DATASET EXTRACT Start Marker
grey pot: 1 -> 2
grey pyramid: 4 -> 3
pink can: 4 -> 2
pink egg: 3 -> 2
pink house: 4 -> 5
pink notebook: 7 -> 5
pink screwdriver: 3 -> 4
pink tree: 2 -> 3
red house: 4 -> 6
DATASET EXTRACT End Marker
DATASET EXTRACT Start Marker
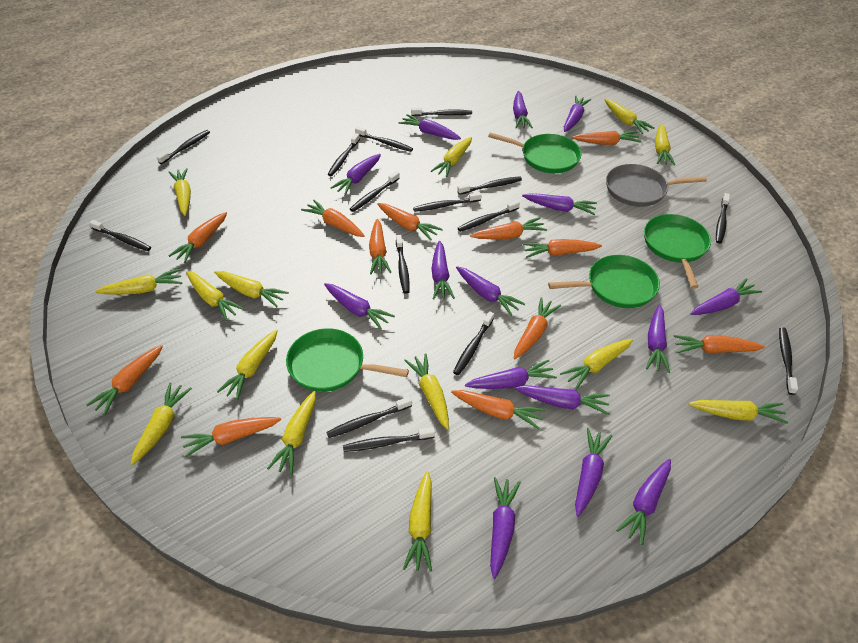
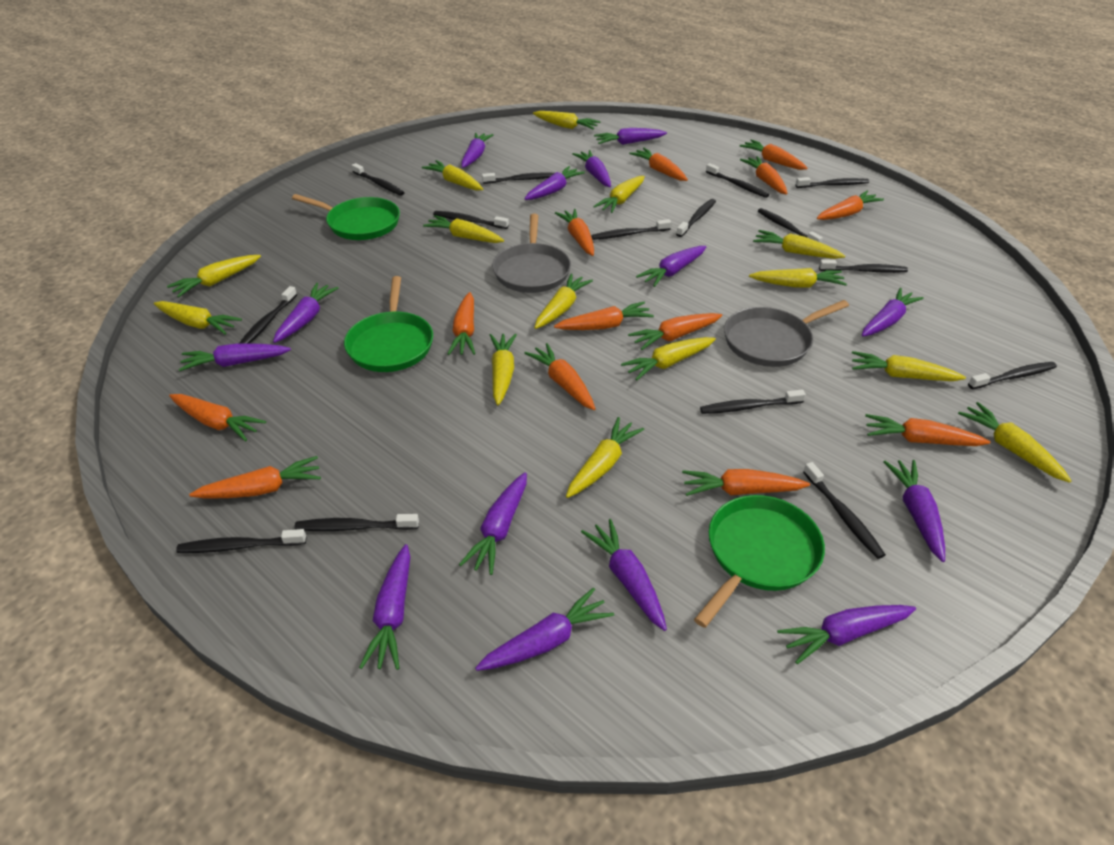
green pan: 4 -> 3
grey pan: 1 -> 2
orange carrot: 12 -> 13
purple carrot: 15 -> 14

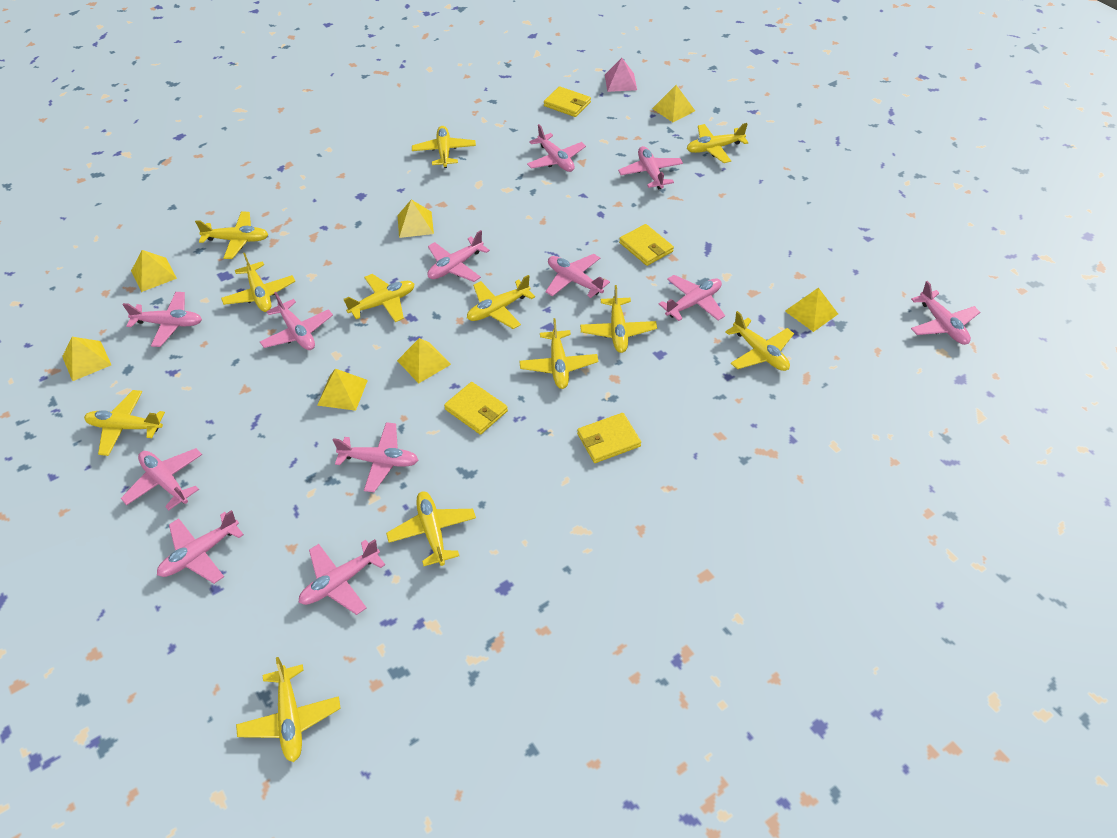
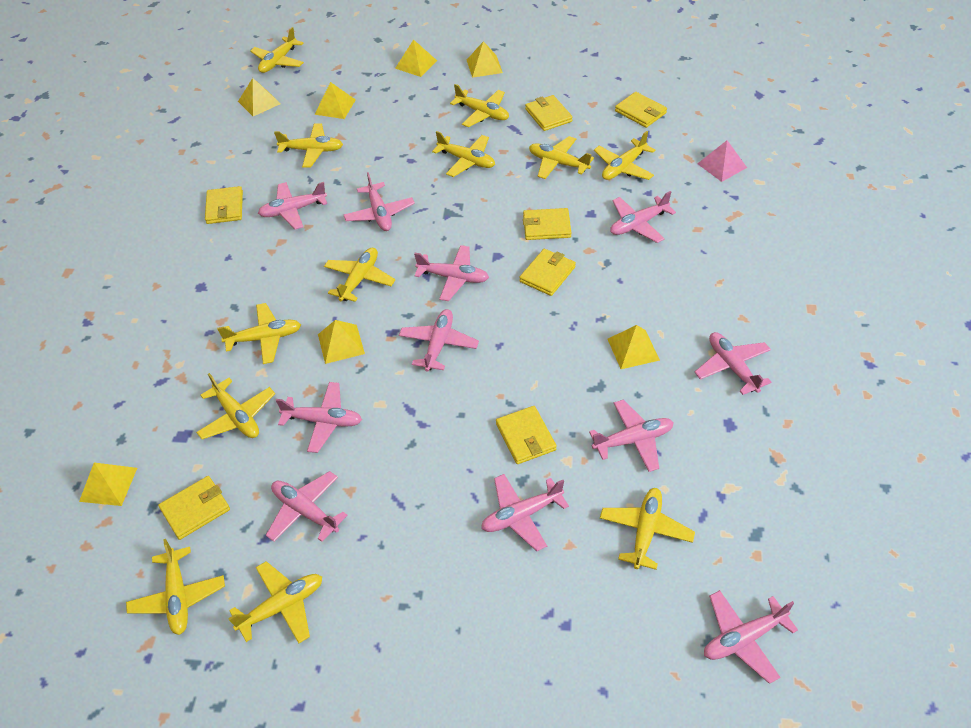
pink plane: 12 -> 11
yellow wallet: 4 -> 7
DATASET EXTRACT End Marker
DATASET EXTRACT Start Marker
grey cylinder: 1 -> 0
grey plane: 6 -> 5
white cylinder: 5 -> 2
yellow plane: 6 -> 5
DATASET EXTRACT End Marker
*EXERCISE REQUIREMENTS*
For each line above that includes "plane", copy the line.

*EXERCISE ANSWER*
pink plane: 12 -> 11
grey plane: 6 -> 5
yellow plane: 6 -> 5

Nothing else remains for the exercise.